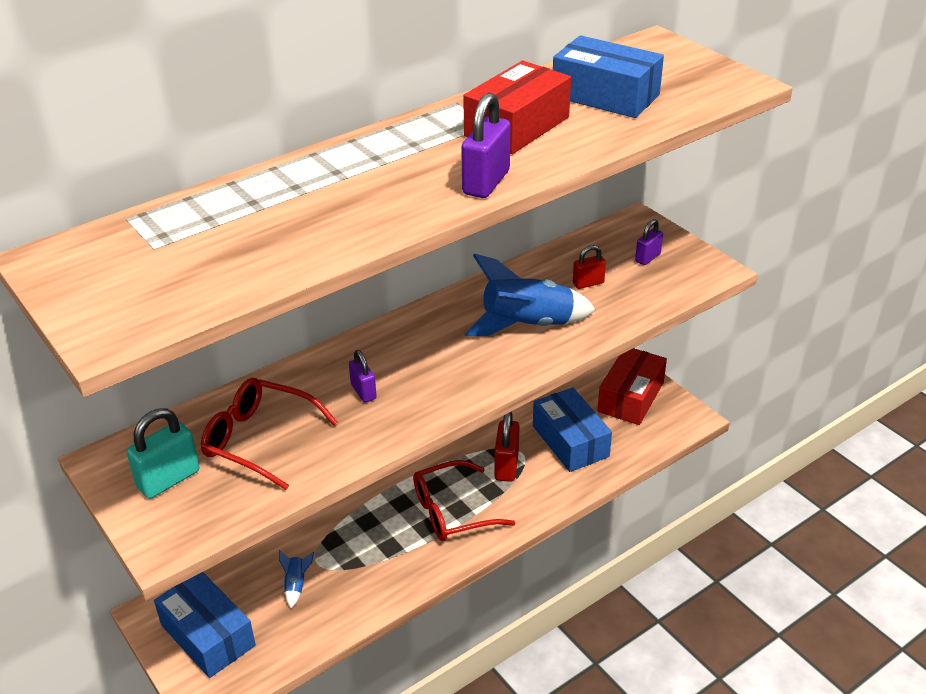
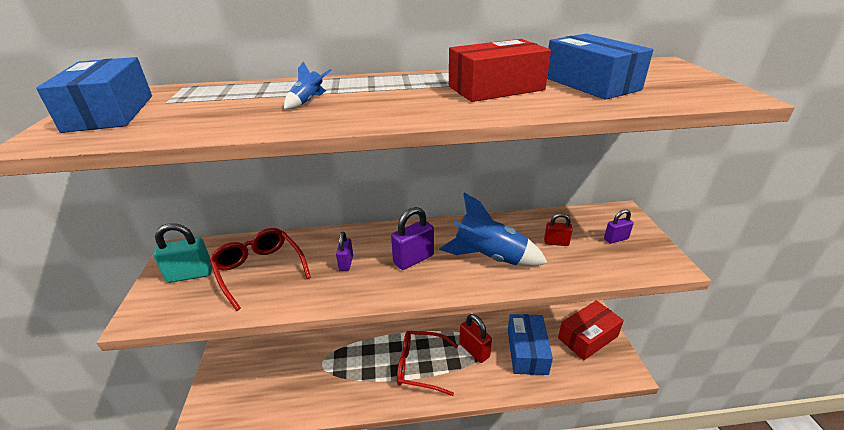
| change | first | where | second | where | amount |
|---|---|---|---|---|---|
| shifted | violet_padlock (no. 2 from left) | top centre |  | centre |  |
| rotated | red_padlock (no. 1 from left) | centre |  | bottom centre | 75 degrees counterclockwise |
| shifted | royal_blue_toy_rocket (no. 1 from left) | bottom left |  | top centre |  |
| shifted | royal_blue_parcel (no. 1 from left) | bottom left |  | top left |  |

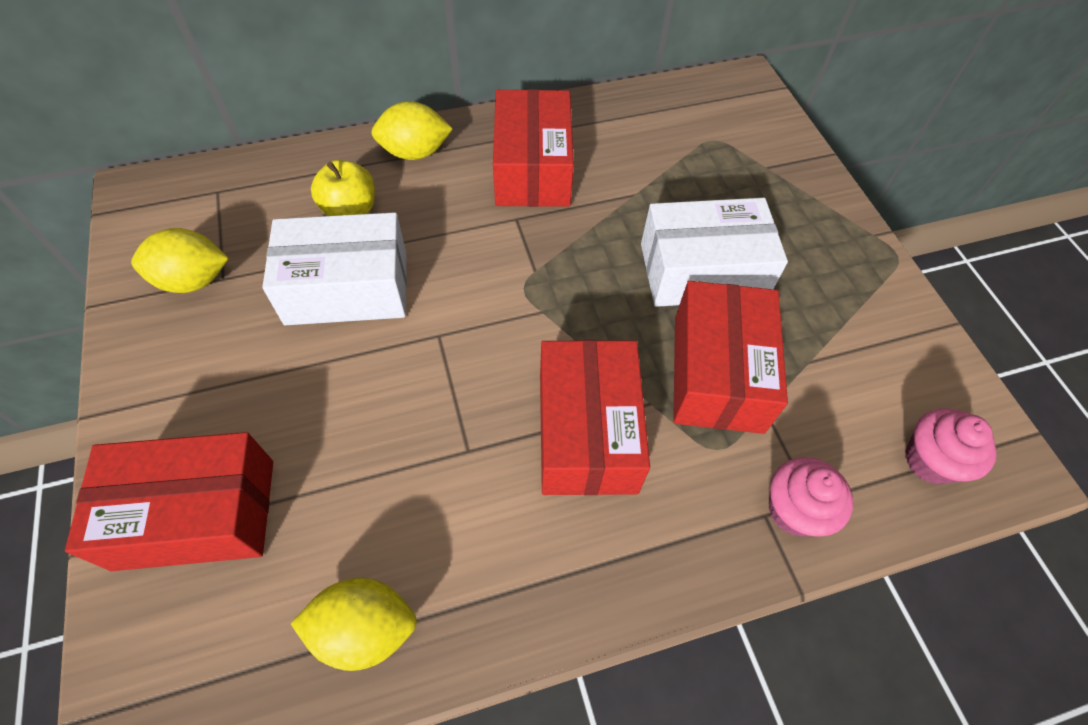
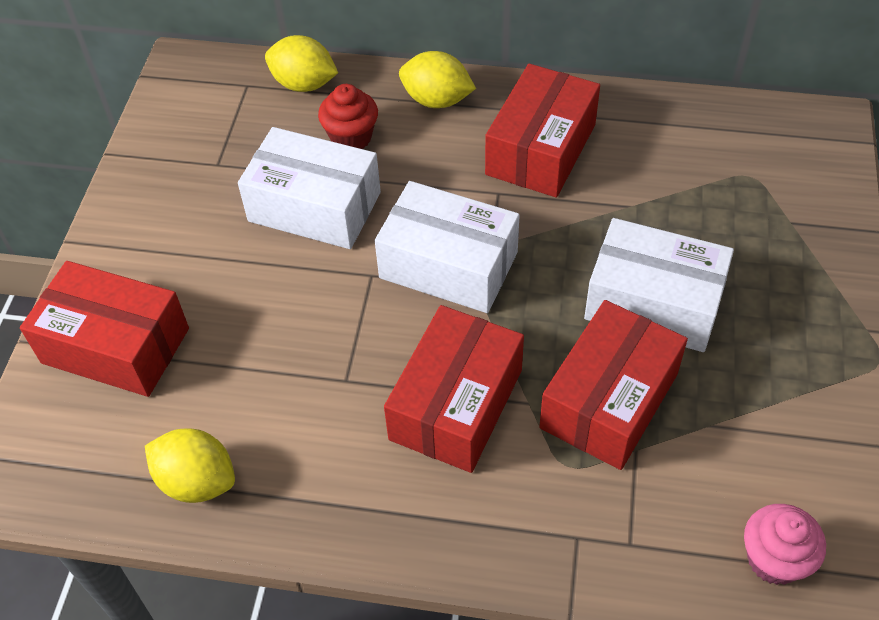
| change | first | where | second | where | amount |
|---|---|---|---|---|---|
| swapped | bright_yellow_apple | top left | red_cupcake | top centre |  |
| shifted | bright_yellow_citrus_fruit (no. 1 from left in the first image) | middle left | bright_yellow_citrus_fruit (no. 2 from left) | top centre |  |
| gone | rose-pink_cupcake (no. 1 from left) | bottom right |  |  |  |
| new |  |  | white_parcel (no. 2 from left) | centre |  |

◆ ◆ ◆ ◆

## YOUR GOAL:
Print all data above verbatim, except pictures.

## EXPECTED OUTPUT:
| change | first | where | second | where | amount |
|---|---|---|---|---|---|
| shifted | violet_padlock (no. 2 from left) | top centre |  | centre |  |
| rotated | red_padlock (no. 1 from left) | centre |  | bottom centre | 75 degrees counterclockwise |
| shifted | royal_blue_toy_rocket (no. 1 from left) | bottom left |  | top centre |  |
| shifted | royal_blue_parcel (no. 1 from left) | bottom left |  | top left |  |

| change | first | where | second | where | amount |
|---|---|---|---|---|---|
| swapped | bright_yellow_apple | top left | red_cupcake | top centre |  |
| shifted | bright_yellow_citrus_fruit (no. 1 from left in the first image) | middle left | bright_yellow_citrus_fruit (no. 2 from left) | top centre |  |
| gone | rose-pink_cupcake (no. 1 from left) | bottom right |  |  |  |
| new |  |  | white_parcel (no. 2 from left) | centre |  |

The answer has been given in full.